== PROVIDED DATA ==

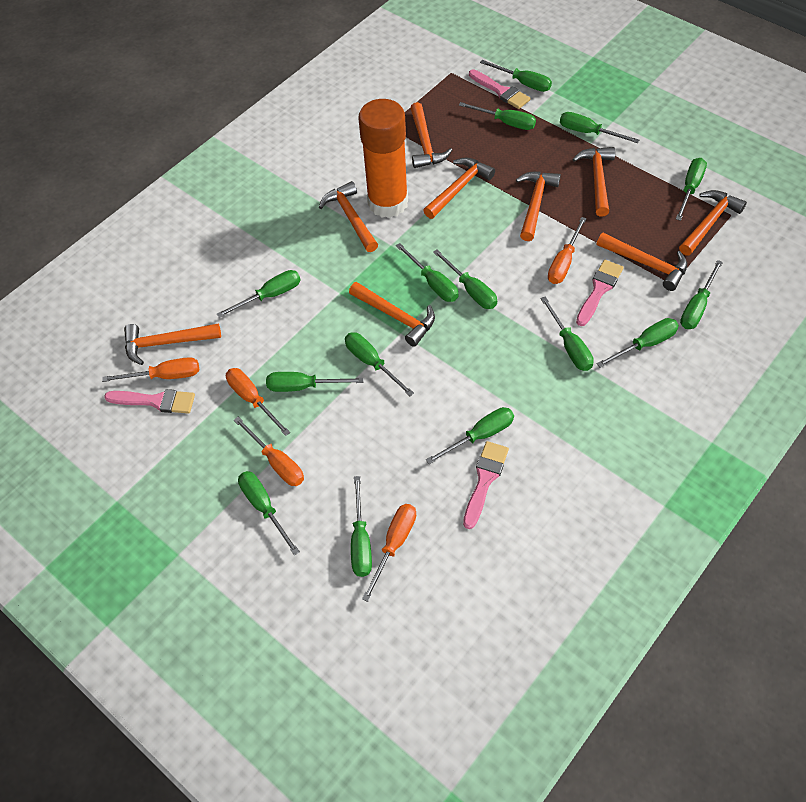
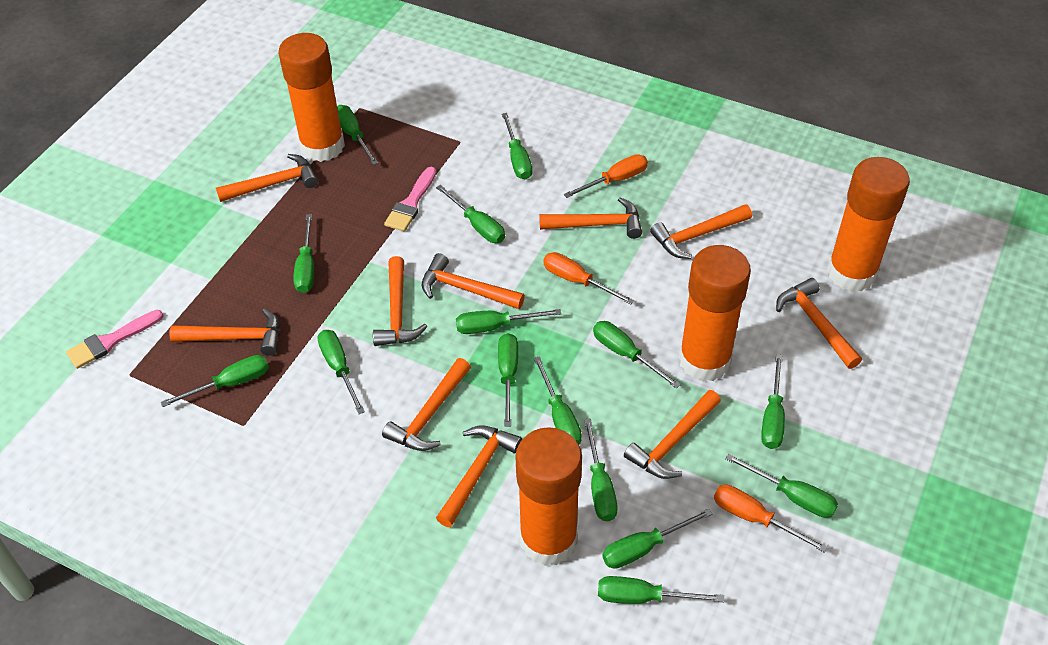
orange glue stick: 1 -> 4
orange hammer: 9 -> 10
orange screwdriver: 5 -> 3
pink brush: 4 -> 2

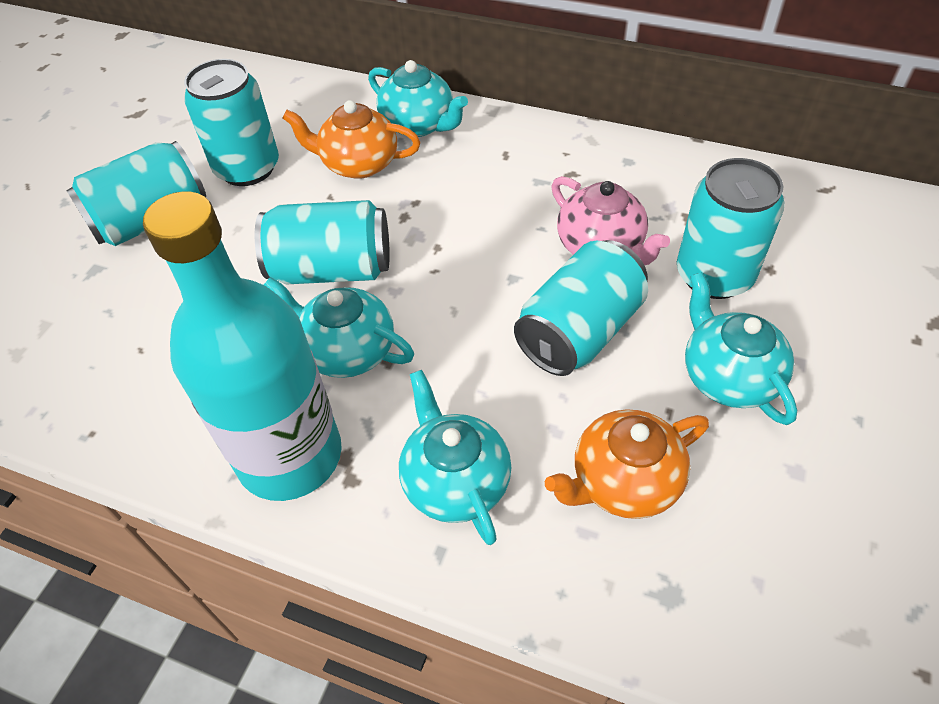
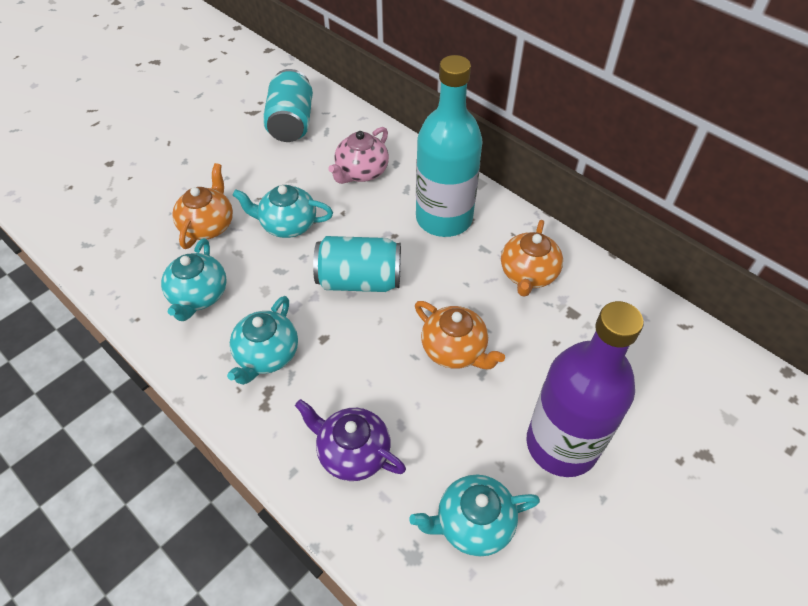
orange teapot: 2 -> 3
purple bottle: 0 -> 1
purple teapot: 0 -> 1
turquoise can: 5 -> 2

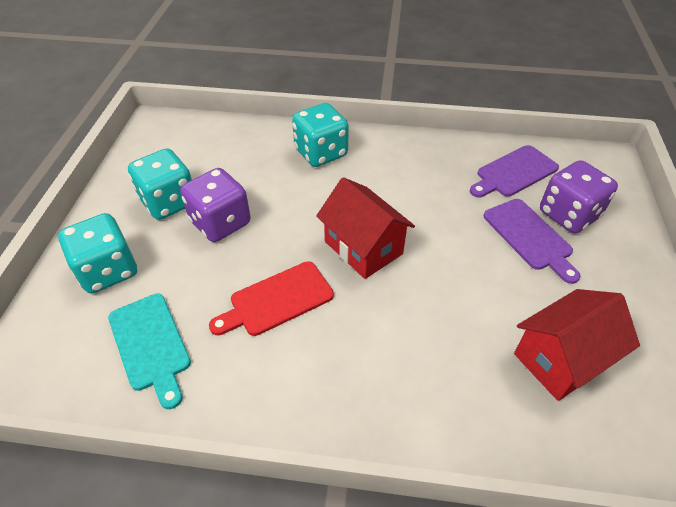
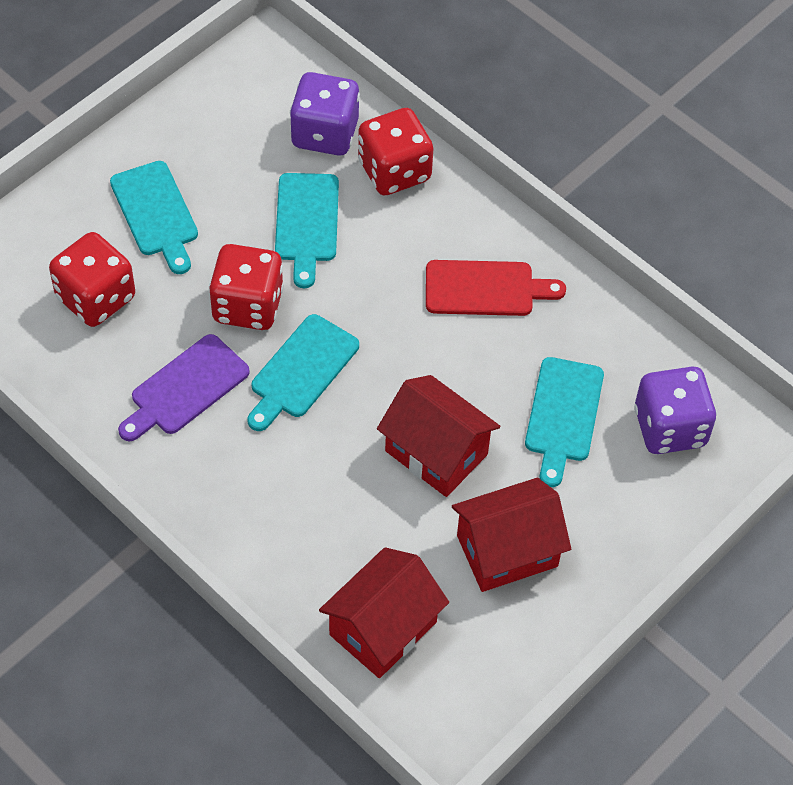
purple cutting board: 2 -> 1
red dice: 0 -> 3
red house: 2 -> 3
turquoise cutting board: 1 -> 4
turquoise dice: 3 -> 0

== EXERCISE OBJECTIVE ==
The lines from the one that contains "purple teapot: 0 -> 1" through the end of the data, repeated exactly and with no pictures, make up the whole answer.

== OUTPUT BELOW ==
purple teapot: 0 -> 1
turquoise can: 5 -> 2

purple cutting board: 2 -> 1
red dice: 0 -> 3
red house: 2 -> 3
turquoise cutting board: 1 -> 4
turquoise dice: 3 -> 0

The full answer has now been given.